RAW DATA –
========

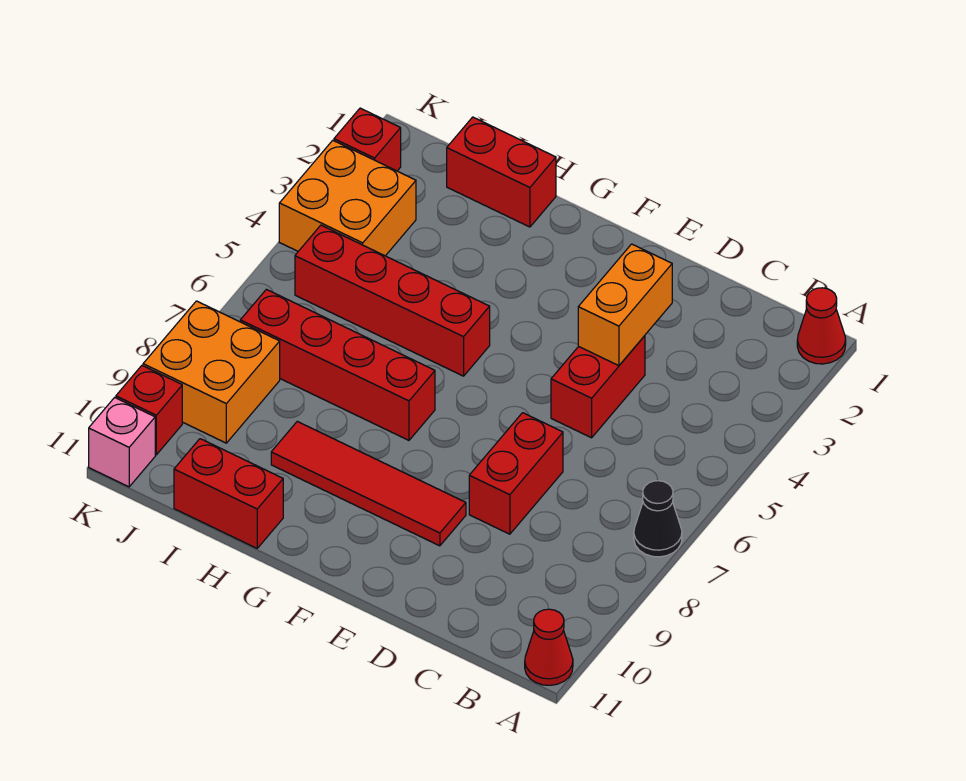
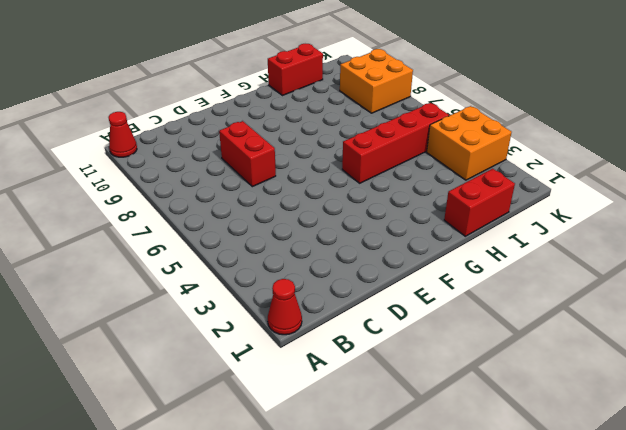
none -> black cone A7 level 1
none -> red brick D4:D5 level 1
none -> red tile E9:H9 level 1

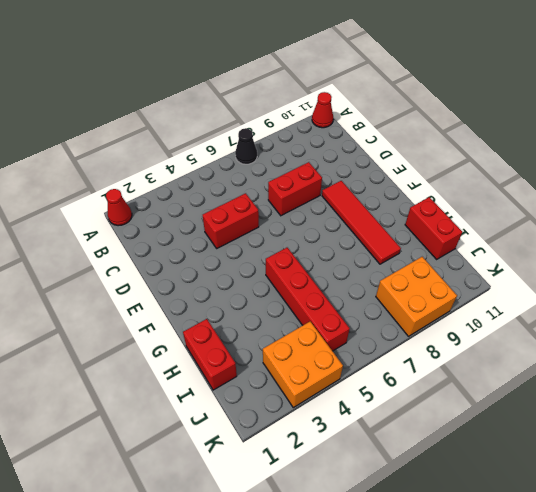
none -> red brick G7:J7 level 1
none -> red brick K2 level 1
none -> red brick K10 level 1

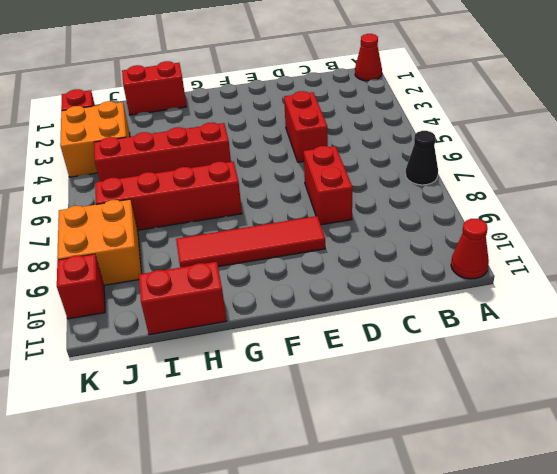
none -> pink brick K11 level 1
none -> orange brick D3:D4 level 2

========

INSTRUCTIONS FOR THE TASK –
Give every record again exactly, apart from the pictures, which stay out.

EXERCISE OUTPUT –
none -> black cone A7 level 1
none -> red brick D4:D5 level 1
none -> red tile E9:H9 level 1

none -> red brick G7:J7 level 1
none -> red brick K2 level 1
none -> red brick K10 level 1

none -> pink brick K11 level 1
none -> orange brick D3:D4 level 2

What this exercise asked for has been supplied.